[TO DO]
Set down the lines of the data exactly, starting at the first and stopping after the line containing "C6: 100nF (DGND, VA) -> 100nF (VA, VEXT)".

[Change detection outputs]
%%

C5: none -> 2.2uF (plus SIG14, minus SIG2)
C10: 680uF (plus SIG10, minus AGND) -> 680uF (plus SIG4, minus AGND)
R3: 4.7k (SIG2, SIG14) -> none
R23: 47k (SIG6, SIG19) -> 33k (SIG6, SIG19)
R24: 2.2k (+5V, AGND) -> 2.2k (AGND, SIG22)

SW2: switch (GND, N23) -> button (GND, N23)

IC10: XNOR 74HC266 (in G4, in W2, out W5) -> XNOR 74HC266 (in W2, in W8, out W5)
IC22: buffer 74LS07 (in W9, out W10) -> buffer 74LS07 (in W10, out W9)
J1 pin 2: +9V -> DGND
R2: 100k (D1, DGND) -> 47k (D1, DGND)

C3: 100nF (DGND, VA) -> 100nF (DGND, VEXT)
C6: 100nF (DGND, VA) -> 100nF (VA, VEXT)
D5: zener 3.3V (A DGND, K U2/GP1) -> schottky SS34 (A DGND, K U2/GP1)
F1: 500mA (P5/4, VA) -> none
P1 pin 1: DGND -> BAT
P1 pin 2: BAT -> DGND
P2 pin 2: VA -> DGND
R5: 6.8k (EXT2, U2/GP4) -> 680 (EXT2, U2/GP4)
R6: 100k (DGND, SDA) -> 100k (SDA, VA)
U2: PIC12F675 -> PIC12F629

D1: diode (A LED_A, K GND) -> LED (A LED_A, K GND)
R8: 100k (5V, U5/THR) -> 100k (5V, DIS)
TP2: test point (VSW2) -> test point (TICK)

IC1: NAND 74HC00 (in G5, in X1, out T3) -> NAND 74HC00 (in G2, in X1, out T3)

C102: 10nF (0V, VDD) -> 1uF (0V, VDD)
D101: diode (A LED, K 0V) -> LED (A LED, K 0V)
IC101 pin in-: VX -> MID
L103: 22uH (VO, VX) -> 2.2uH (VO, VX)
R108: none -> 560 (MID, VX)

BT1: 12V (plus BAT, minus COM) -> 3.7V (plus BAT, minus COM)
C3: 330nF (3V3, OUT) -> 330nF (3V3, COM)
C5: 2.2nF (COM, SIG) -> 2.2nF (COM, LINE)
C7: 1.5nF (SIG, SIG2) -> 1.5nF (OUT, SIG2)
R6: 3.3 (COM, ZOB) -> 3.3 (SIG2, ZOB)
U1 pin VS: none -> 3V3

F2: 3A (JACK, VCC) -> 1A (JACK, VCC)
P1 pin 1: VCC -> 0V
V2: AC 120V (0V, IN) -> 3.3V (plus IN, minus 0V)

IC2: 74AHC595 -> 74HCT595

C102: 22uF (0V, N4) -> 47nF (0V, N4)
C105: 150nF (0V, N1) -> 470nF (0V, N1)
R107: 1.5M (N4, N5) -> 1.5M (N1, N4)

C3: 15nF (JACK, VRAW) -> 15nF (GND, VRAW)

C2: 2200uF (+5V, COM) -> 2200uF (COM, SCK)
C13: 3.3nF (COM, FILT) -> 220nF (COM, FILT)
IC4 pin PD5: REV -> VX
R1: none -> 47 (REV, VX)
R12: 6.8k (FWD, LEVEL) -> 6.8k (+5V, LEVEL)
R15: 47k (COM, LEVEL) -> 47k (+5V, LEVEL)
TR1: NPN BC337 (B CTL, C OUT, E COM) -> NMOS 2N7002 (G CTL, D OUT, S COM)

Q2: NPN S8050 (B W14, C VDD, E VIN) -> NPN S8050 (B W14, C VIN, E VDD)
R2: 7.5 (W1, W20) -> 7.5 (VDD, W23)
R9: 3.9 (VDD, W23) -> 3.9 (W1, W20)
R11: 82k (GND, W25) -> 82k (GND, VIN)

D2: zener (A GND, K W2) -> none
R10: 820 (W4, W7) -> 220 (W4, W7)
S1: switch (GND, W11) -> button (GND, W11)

%%

[TASK OUTPUT]
C5: none -> 2.2uF (plus SIG14, minus SIG2)
C10: 680uF (plus SIG10, minus AGND) -> 680uF (plus SIG4, minus AGND)
R3: 4.7k (SIG2, SIG14) -> none
R23: 47k (SIG6, SIG19) -> 33k (SIG6, SIG19)
R24: 2.2k (+5V, AGND) -> 2.2k (AGND, SIG22)

SW2: switch (GND, N23) -> button (GND, N23)

IC10: XNOR 74HC266 (in G4, in W2, out W5) -> XNOR 74HC266 (in W2, in W8, out W5)
IC22: buffer 74LS07 (in W9, out W10) -> buffer 74LS07 (in W10, out W9)
J1 pin 2: +9V -> DGND
R2: 100k (D1, DGND) -> 47k (D1, DGND)

C3: 100nF (DGND, VA) -> 100nF (DGND, VEXT)
C6: 100nF (DGND, VA) -> 100nF (VA, VEXT)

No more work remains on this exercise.